» **Exercise description**: Reproduce the listing below character for character; drop every image.

» **Provided data**:
=== Begin Enclosure ===

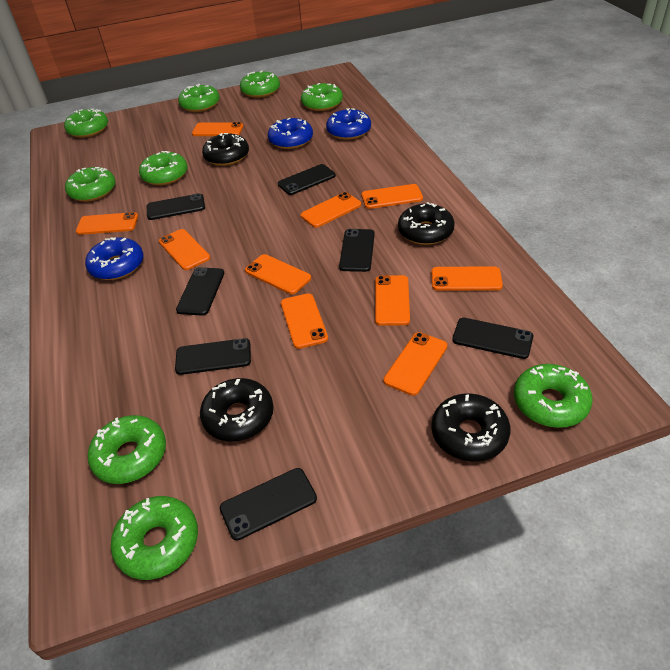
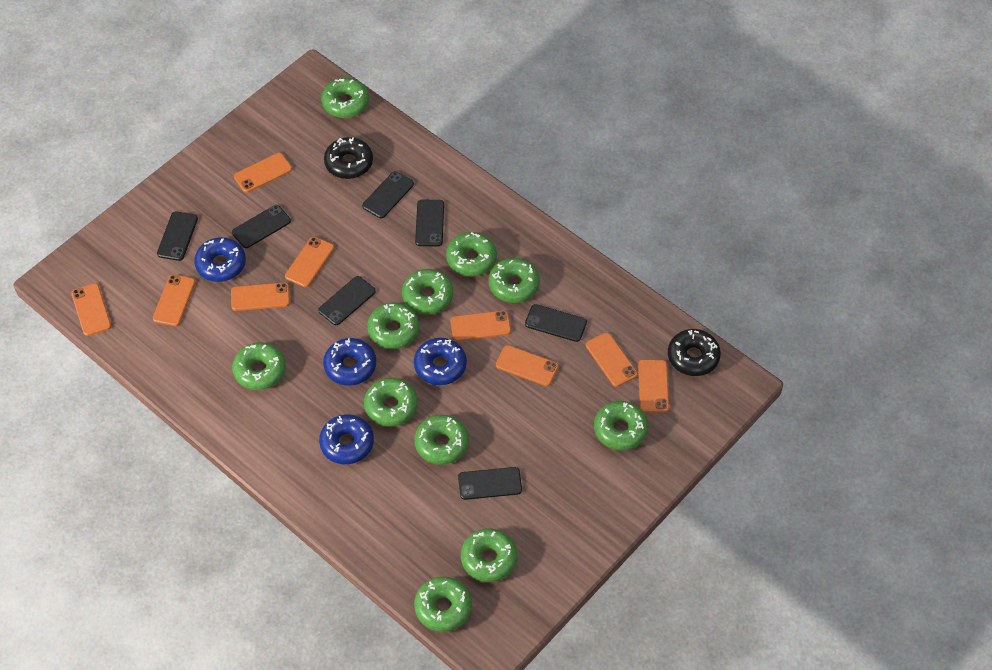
black donut: 4 -> 2
blue donut: 3 -> 4
green donut: 9 -> 11
orange phone: 10 -> 9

=== End Enclosure ===

» **Written answer**:
black donut: 4 -> 2
blue donut: 3 -> 4
green donut: 9 -> 11
orange phone: 10 -> 9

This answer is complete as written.